**Activity**
Write out, word for word, every line in the data below from the one containing "# camera: 80 degrees left, 10 degrees up" to the one containing "shears (no. 2", both of them included.

(Records drawn from a dataset)
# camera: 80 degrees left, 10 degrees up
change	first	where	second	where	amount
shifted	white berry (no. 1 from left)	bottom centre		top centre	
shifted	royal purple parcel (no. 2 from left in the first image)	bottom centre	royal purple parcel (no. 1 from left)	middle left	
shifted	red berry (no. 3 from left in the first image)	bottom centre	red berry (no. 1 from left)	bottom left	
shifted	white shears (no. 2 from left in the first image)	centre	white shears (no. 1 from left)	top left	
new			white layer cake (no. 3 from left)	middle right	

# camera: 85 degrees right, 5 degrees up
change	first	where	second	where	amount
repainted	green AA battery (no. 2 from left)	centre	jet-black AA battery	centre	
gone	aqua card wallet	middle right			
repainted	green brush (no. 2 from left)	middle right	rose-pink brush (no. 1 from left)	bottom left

* * *

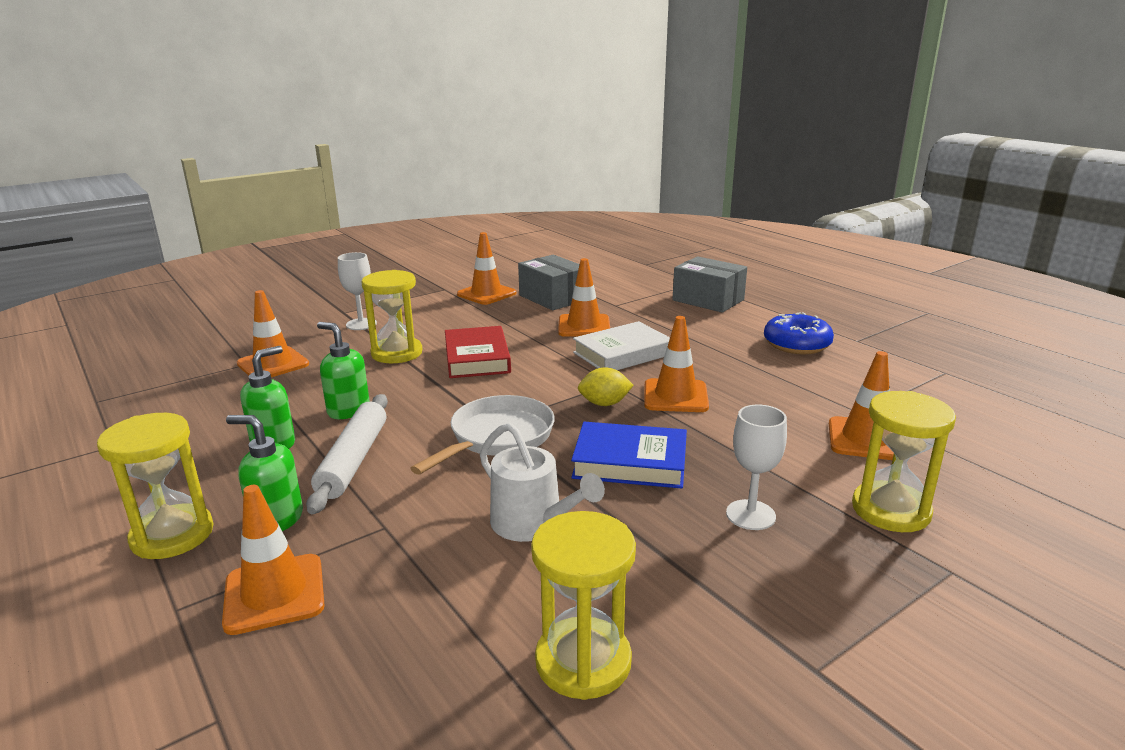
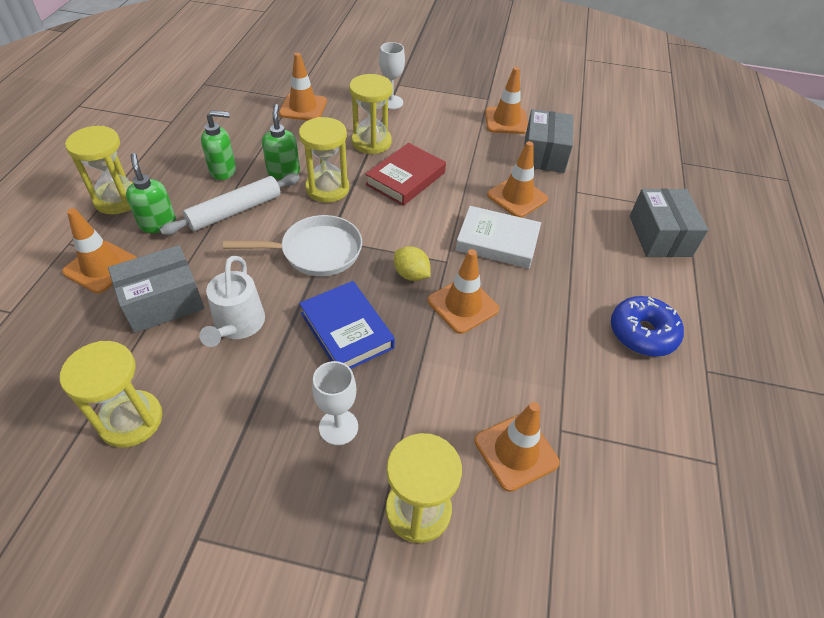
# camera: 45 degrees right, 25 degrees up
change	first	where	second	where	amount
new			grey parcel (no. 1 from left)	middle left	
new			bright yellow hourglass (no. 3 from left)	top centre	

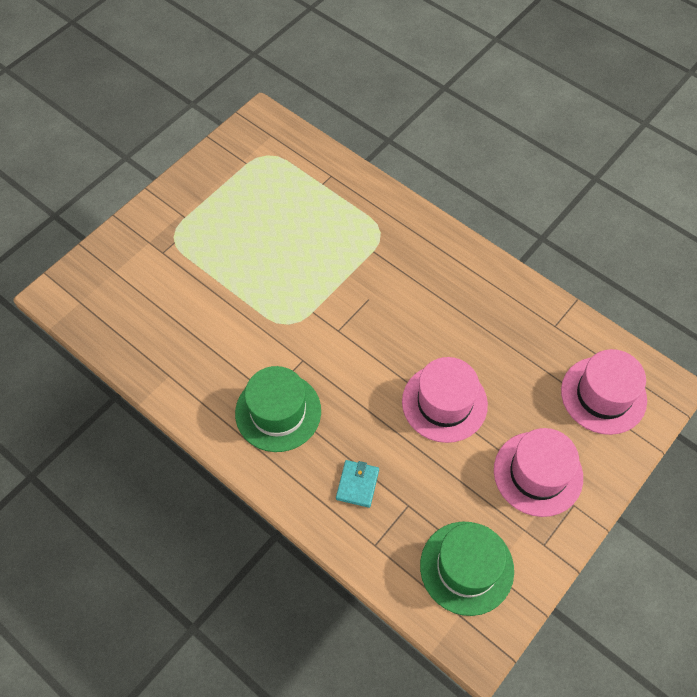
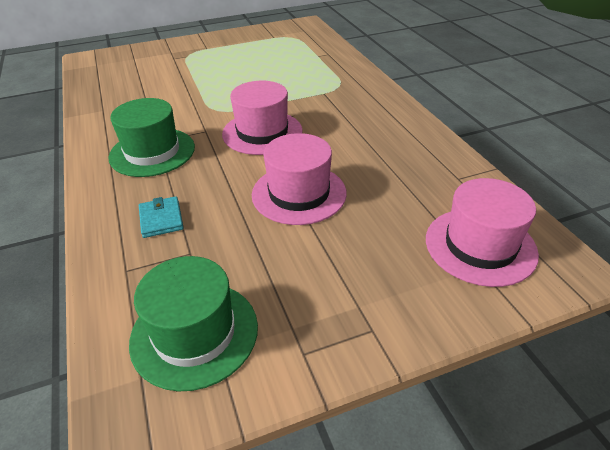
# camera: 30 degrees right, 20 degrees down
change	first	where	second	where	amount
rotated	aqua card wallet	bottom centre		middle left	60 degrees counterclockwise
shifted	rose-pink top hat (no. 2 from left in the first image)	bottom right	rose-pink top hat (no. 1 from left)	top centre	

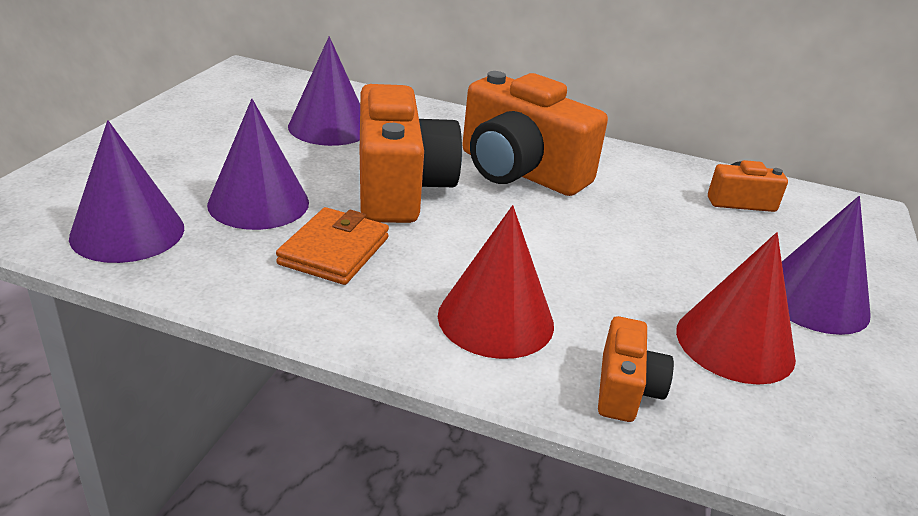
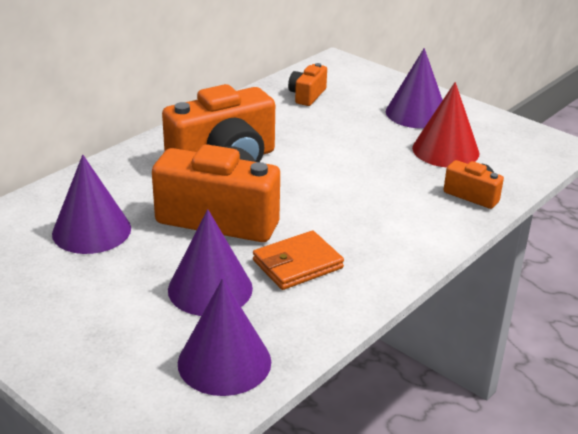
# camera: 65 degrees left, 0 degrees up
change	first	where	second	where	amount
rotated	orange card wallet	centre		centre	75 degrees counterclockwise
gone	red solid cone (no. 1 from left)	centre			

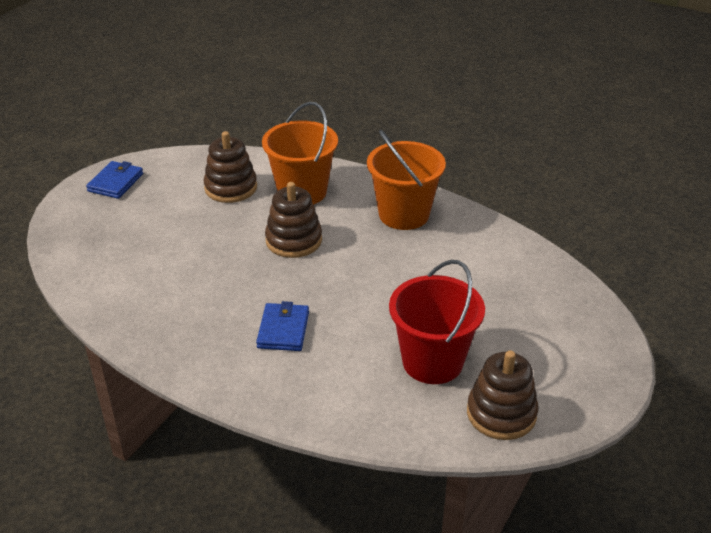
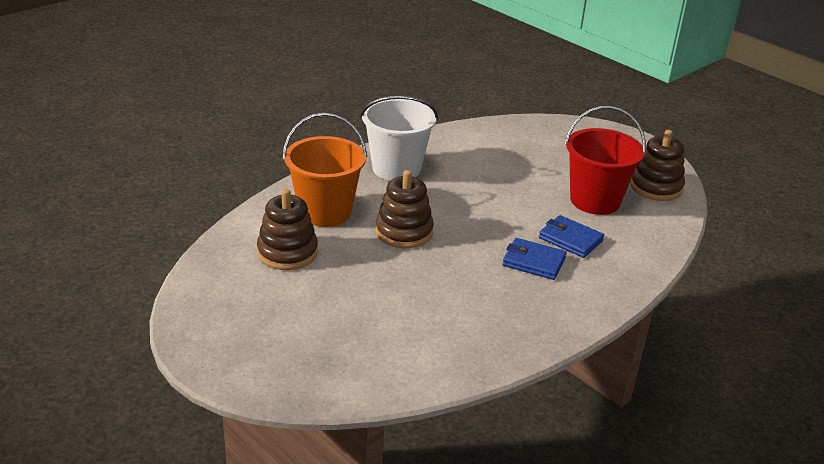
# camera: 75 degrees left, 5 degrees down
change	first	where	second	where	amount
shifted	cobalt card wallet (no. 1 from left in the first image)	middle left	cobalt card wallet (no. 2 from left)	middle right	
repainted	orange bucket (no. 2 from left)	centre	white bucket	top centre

**Exercise answer**
# camera: 80 degrees left, 10 degrees up
change	first	where	second	where	amount
shifted	white berry (no. 1 from left)	bottom centre		top centre	
shifted	royal purple parcel (no. 2 from left in the first image)	bottom centre	royal purple parcel (no. 1 from left)	middle left	
shifted	red berry (no. 3 from left in the first image)	bottom centre	red berry (no. 1 from left)	bottom left	
shifted	white shears (no. 2 from left in the first image)	centre	white shears (no. 1 from left)	top left	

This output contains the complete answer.